» Excerpted data:
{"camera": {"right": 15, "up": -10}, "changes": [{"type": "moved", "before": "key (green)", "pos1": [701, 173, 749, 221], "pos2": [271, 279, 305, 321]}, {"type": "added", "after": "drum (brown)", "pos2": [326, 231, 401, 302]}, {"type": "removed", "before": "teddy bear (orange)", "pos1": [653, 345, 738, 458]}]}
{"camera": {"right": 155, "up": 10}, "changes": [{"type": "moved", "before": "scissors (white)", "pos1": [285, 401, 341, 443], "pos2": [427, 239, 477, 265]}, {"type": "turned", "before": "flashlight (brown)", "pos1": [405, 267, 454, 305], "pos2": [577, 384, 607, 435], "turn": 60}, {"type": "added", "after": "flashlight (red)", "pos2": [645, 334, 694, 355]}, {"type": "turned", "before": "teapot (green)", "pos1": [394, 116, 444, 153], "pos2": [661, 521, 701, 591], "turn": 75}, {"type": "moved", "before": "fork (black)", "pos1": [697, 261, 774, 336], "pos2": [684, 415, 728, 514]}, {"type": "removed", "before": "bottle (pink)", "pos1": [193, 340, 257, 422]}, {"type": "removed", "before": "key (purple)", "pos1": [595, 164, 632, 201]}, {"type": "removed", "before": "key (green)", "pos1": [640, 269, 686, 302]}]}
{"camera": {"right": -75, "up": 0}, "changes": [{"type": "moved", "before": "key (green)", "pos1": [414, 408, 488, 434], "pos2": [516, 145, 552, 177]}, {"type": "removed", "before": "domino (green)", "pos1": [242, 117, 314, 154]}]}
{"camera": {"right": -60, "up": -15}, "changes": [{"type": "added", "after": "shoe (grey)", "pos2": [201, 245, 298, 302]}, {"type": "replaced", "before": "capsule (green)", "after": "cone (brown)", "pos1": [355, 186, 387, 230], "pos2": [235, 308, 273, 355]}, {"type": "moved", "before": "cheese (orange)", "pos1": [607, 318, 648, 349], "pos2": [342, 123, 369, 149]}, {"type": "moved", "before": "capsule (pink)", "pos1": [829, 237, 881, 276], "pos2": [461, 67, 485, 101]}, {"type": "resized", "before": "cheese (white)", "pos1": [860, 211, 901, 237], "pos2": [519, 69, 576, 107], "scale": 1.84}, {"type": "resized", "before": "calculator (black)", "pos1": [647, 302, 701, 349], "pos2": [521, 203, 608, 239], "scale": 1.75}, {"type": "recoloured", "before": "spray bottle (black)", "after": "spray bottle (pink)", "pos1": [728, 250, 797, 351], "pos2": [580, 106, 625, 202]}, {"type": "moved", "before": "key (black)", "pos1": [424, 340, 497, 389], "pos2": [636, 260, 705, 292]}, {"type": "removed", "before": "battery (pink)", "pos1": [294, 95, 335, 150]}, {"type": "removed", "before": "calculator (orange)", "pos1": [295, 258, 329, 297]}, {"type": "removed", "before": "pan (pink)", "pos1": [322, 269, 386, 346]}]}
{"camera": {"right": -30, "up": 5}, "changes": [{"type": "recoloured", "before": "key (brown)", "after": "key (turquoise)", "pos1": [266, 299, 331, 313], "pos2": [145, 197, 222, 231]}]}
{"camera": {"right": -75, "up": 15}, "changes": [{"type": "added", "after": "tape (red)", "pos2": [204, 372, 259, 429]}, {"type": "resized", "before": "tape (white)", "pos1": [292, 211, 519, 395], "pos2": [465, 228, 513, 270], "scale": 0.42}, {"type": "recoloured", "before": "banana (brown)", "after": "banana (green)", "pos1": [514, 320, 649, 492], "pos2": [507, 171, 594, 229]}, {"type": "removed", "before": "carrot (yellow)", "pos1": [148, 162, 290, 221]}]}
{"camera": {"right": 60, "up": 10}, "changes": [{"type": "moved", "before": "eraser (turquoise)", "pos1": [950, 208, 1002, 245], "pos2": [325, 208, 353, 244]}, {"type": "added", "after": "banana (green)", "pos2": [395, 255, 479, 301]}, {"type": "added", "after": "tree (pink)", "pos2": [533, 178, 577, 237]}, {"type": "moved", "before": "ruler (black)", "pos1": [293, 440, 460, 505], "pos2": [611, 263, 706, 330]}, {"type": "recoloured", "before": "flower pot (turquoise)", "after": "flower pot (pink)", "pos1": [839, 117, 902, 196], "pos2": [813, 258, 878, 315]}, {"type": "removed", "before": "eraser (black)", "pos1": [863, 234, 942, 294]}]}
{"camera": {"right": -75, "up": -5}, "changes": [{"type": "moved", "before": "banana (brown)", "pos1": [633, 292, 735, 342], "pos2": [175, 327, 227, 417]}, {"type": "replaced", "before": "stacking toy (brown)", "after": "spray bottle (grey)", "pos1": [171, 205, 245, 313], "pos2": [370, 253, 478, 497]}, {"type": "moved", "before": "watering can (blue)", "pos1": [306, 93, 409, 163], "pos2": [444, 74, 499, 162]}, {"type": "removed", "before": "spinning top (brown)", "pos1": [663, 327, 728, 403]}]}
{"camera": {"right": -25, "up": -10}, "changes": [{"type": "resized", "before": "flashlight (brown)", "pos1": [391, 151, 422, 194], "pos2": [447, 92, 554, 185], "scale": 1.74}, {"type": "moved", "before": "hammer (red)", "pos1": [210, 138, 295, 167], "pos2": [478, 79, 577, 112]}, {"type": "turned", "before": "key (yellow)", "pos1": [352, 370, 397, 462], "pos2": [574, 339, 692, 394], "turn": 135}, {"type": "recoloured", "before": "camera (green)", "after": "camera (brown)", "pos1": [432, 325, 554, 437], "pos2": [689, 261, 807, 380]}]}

» Your goal:
All lines holding the word "turquoise" must be found in the listing and copied.

» Written solution:
{"camera": {"right": -30, "up": 5}, "changes": [{"type": "recoloured", "before": "key (brown)", "after": "key (turquoise)", "pos1": [266, 299, 331, 313], "pos2": [145, 197, 222, 231]}]}
{"camera": {"right": 60, "up": 10}, "changes": [{"type": "moved", "before": "eraser (turquoise)", "pos1": [950, 208, 1002, 245], "pos2": [325, 208, 353, 244]}, {"type": "added", "after": "banana (green)", "pos2": [395, 255, 479, 301]}, {"type": "added", "after": "tree (pink)", "pos2": [533, 178, 577, 237]}, {"type": "moved", "before": "ruler (black)", "pos1": [293, 440, 460, 505], "pos2": [611, 263, 706, 330]}, {"type": "recoloured", "before": "flower pot (turquoise)", "after": "flower pot (pink)", "pos1": [839, 117, 902, 196], "pos2": [813, 258, 878, 315]}, {"type": "removed", "before": "eraser (black)", "pos1": [863, 234, 942, 294]}]}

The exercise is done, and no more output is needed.